((

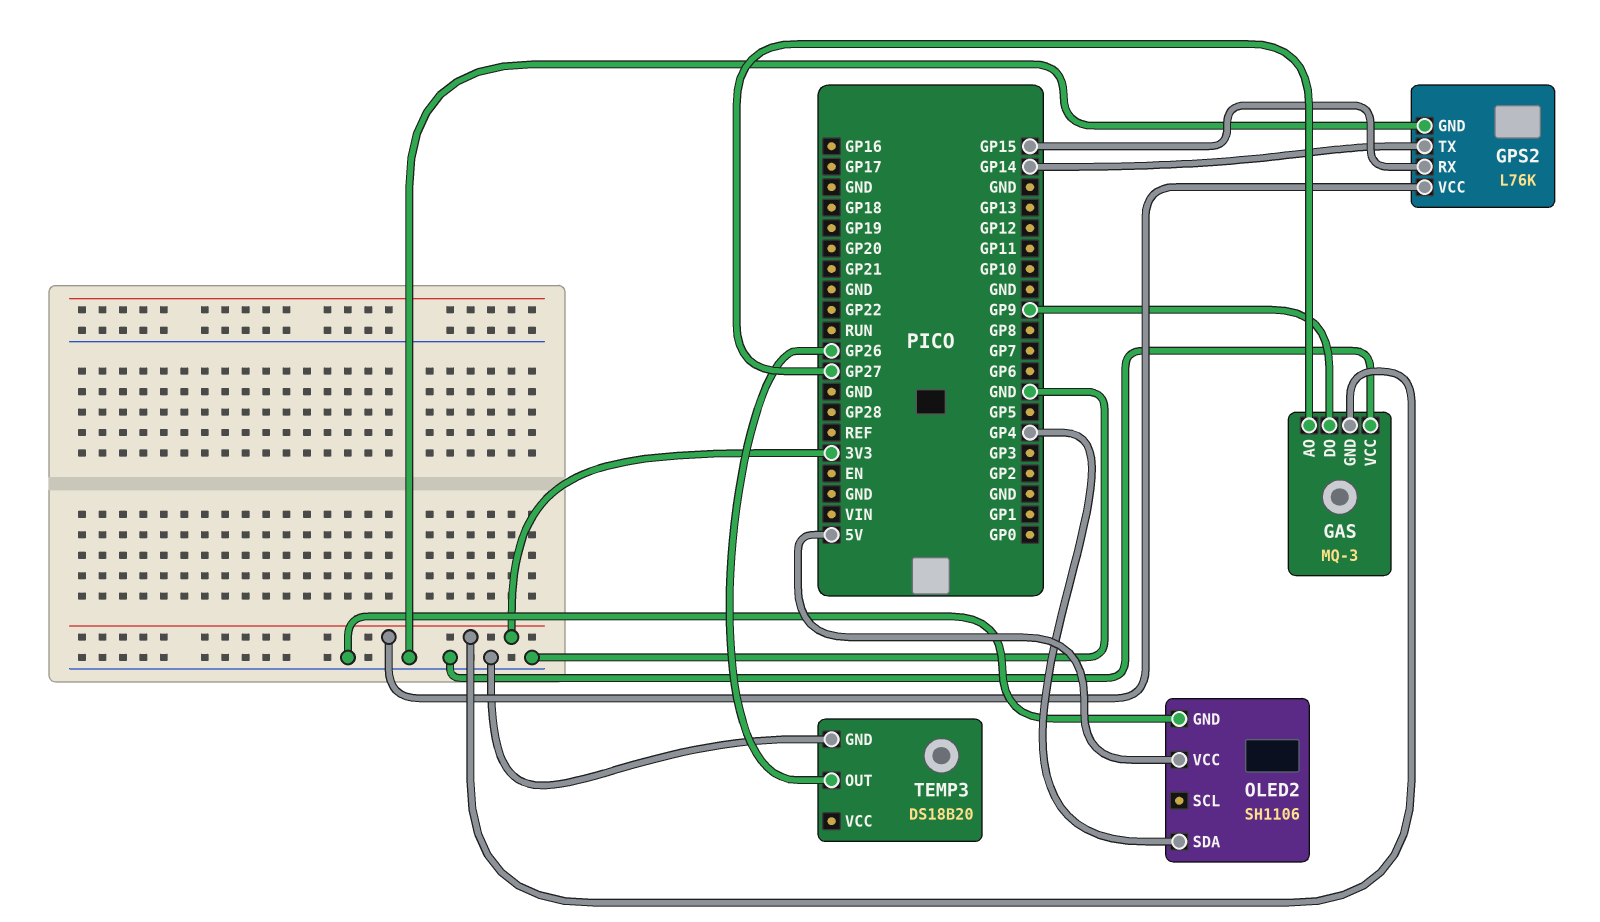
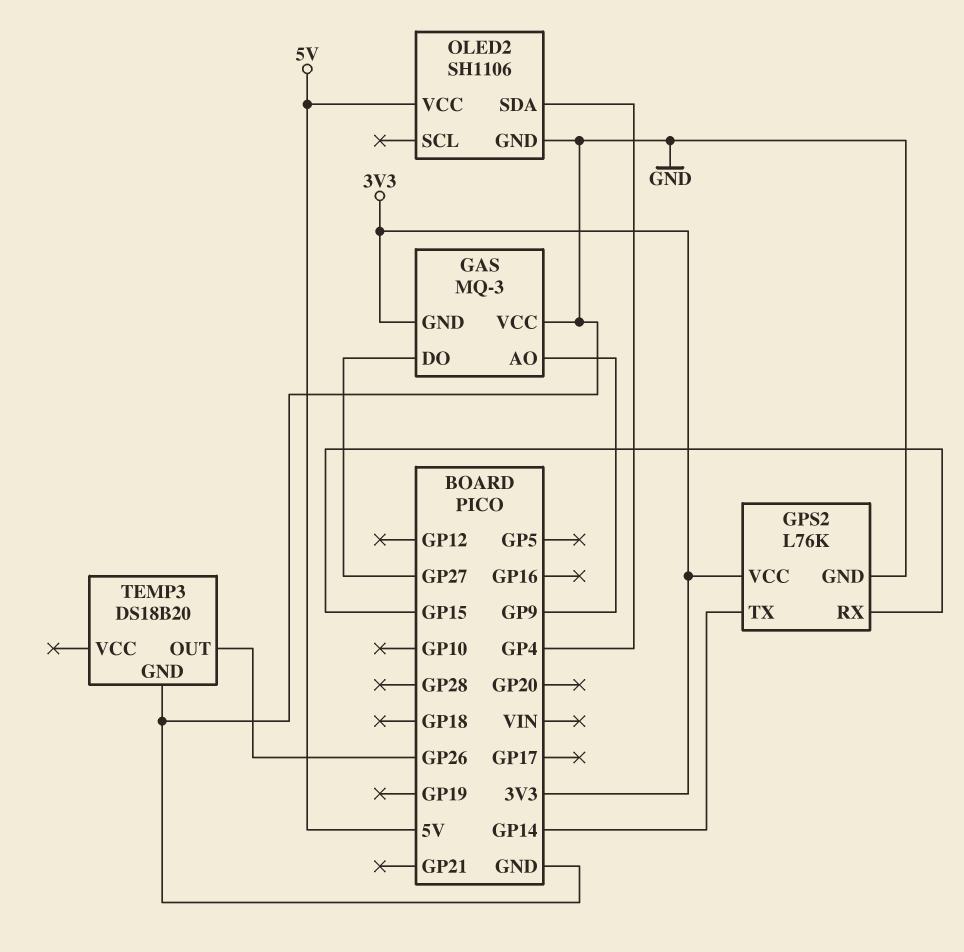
GAS pin AO: GP27 -> GP9
GAS pin DO: GP9 -> GP27

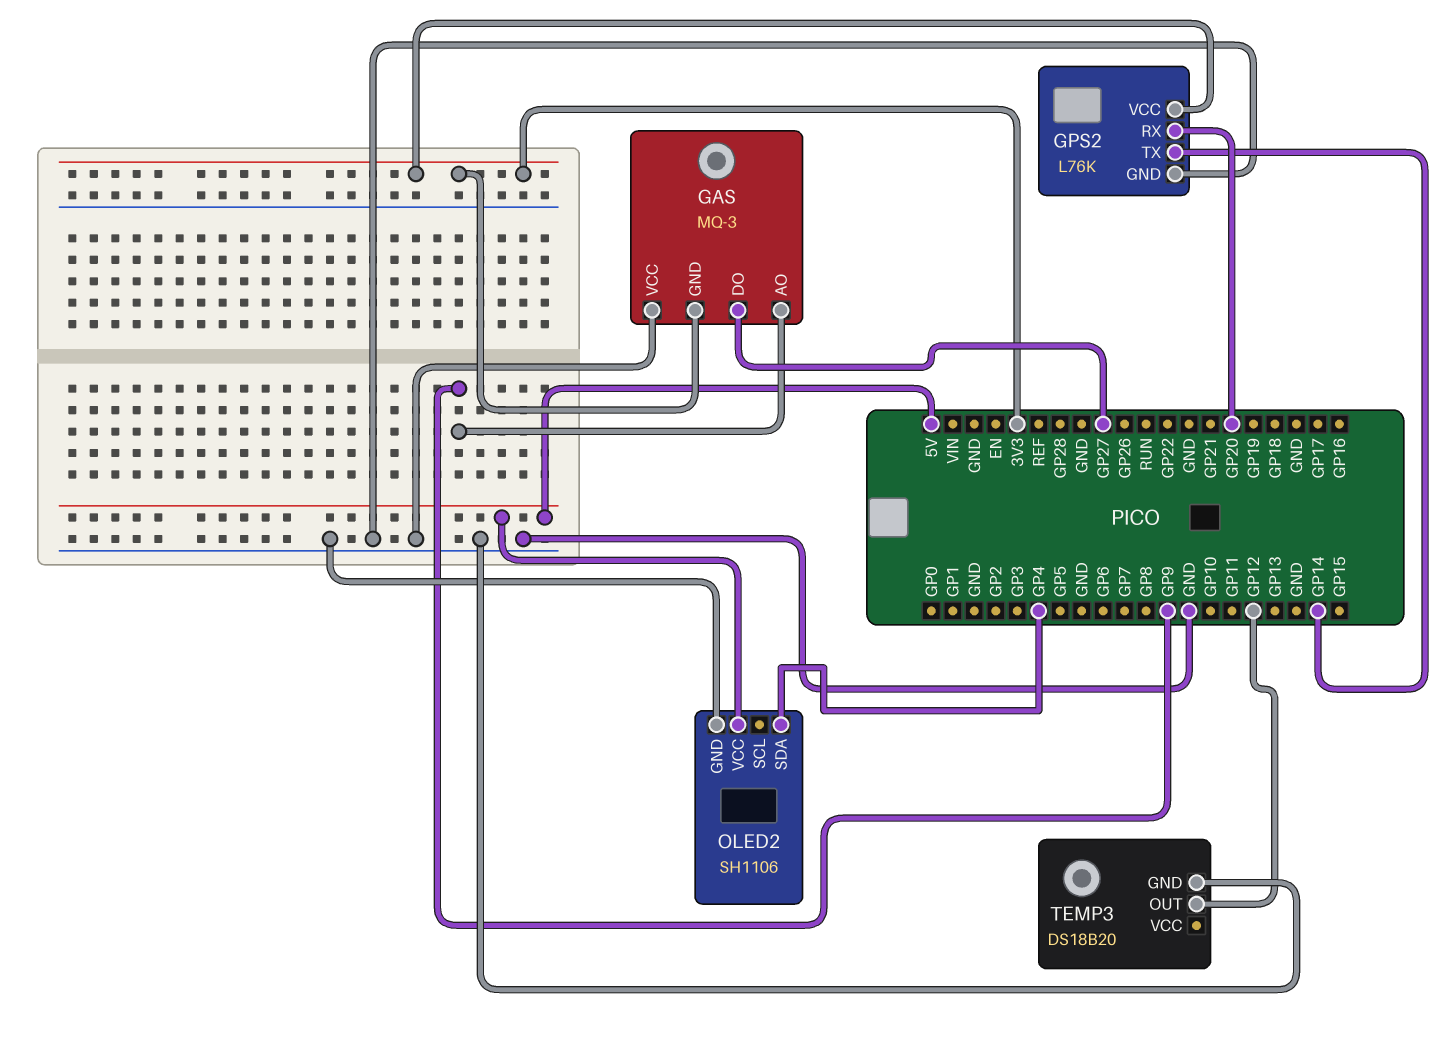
GPS2 pin RX: GP15 -> GP20
TEMP3 pin OUT: GP26 -> GP12

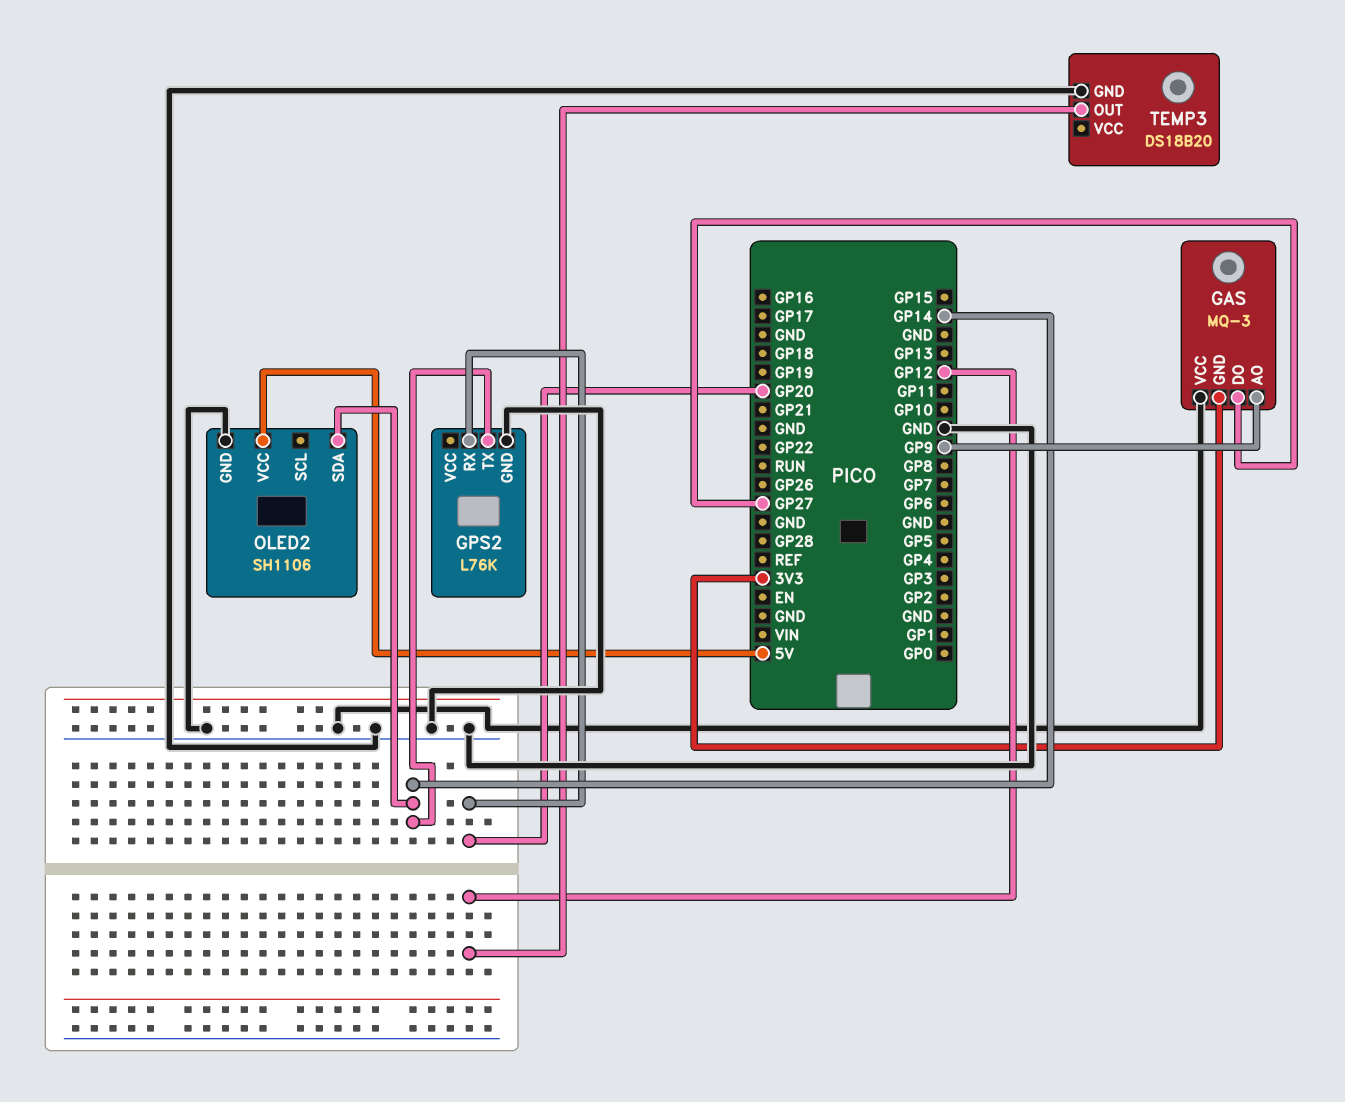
GPS2 pin VCC: 3V3 -> none
OLED2 pin SDA: GP4 -> GP14

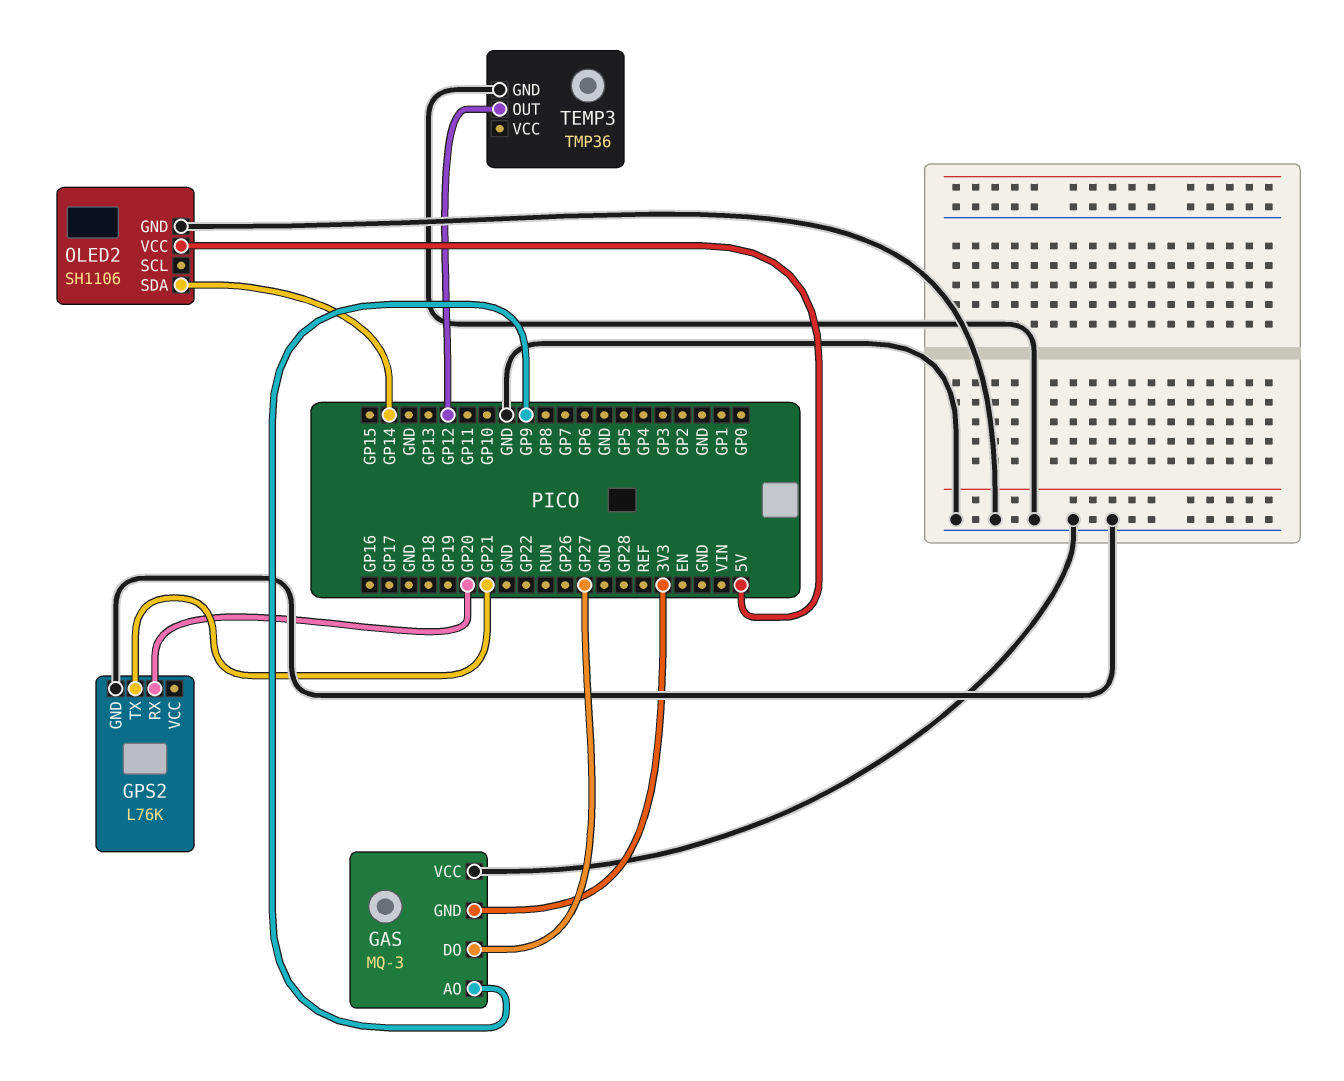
GPS2 pin TX: GP14 -> GP21
TEMP3: DS18B20 -> TMP36

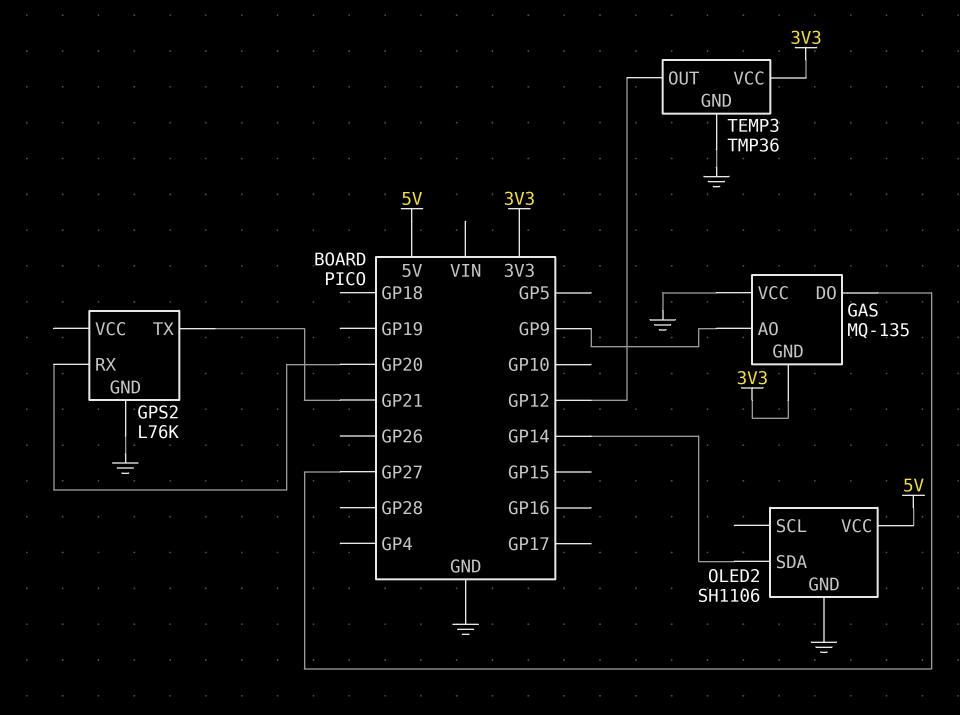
GAS: MQ-3 -> MQ-135
TEMP3 pin VCC: none -> 3V3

))

▶ **YOUR INSTRUCTIONS**:
Filter the entries down to the lines holding the string "none". Copy each of those lines.

▶ **SOLUTION TO THE EXERCISE**:
GPS2 pin VCC: 3V3 -> none
TEMP3 pin VCC: none -> 3V3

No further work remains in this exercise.